The problem: Beginning with the line containing "none -> white round brick G13 level 2" and ending at the last line of the data, set down every line exactly, leaving out all pictures.

Spatial reasoning data
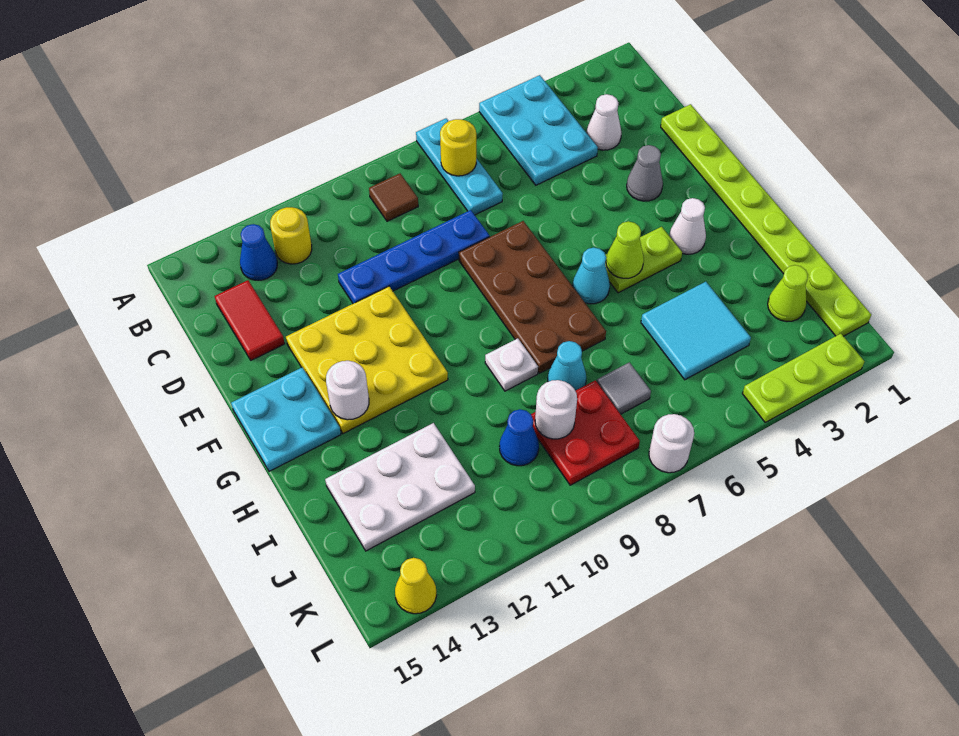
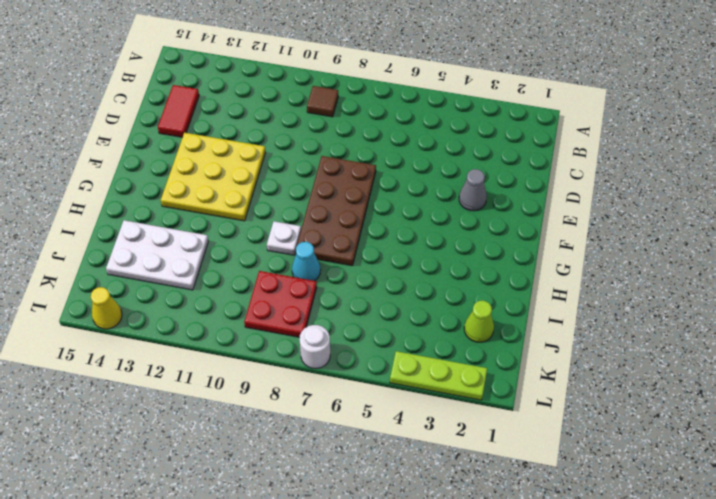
none -> cyan plate A4:C5 level 1
none -> cyan plate A7:C7 level 1
none -> yellow round brick B12 level 1
none -> blue cone B13 level 1

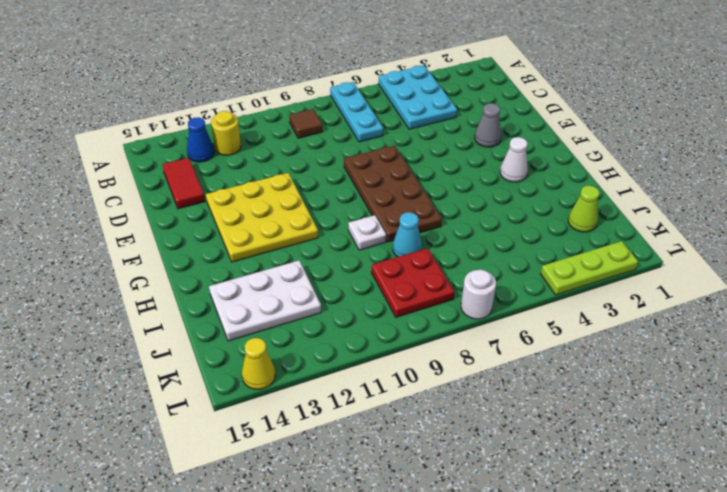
none -> white cone C3 level 1
none -> lime plate D1:K1 level 1
none -> blue plate D8:D11 level 1
none -> cyan plate F14:G15 level 1

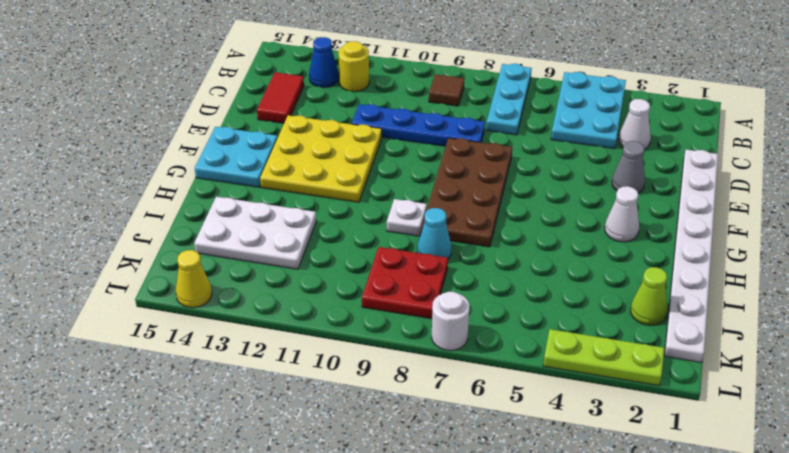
white plate D1:K1 level 1 -> lime plate D1:K1 level 1
none -> lime plate G4:G5 level 1
none -> cyan cone G6 level 1
none -> cyan tile I4:J5 level 1
none -> grey tile J7 level 1

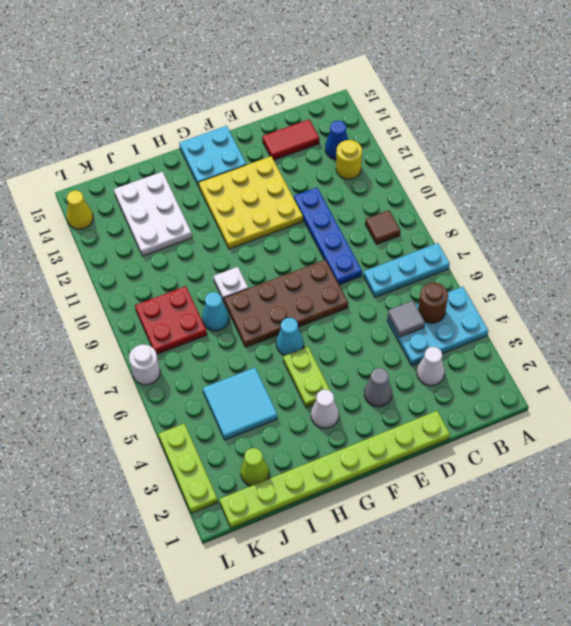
brown round brick B5 level 2 -> none
grey tile C5 level 2 -> grey tile J7 level 1
none -> blue cone J10 level 1
none -> yellow round brick B7 level 2
none -> lime cone G5 level 2
none -> white round brick G13 level 2

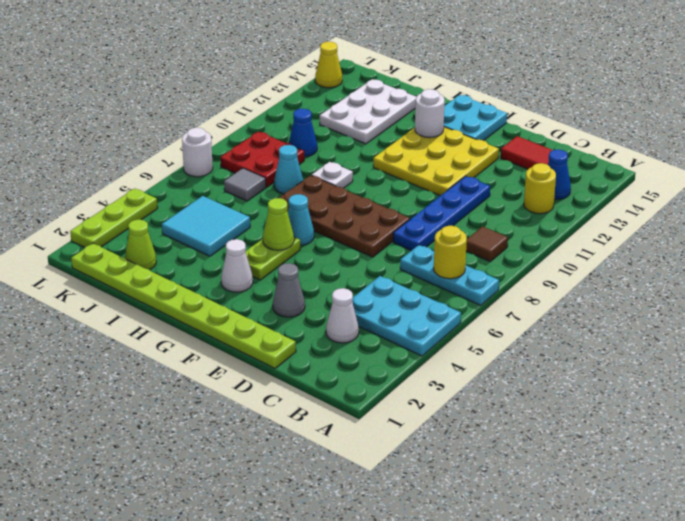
none -> white round brick J9 level 2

Expected answer:
none -> white round brick G13 level 2

none -> white round brick J9 level 2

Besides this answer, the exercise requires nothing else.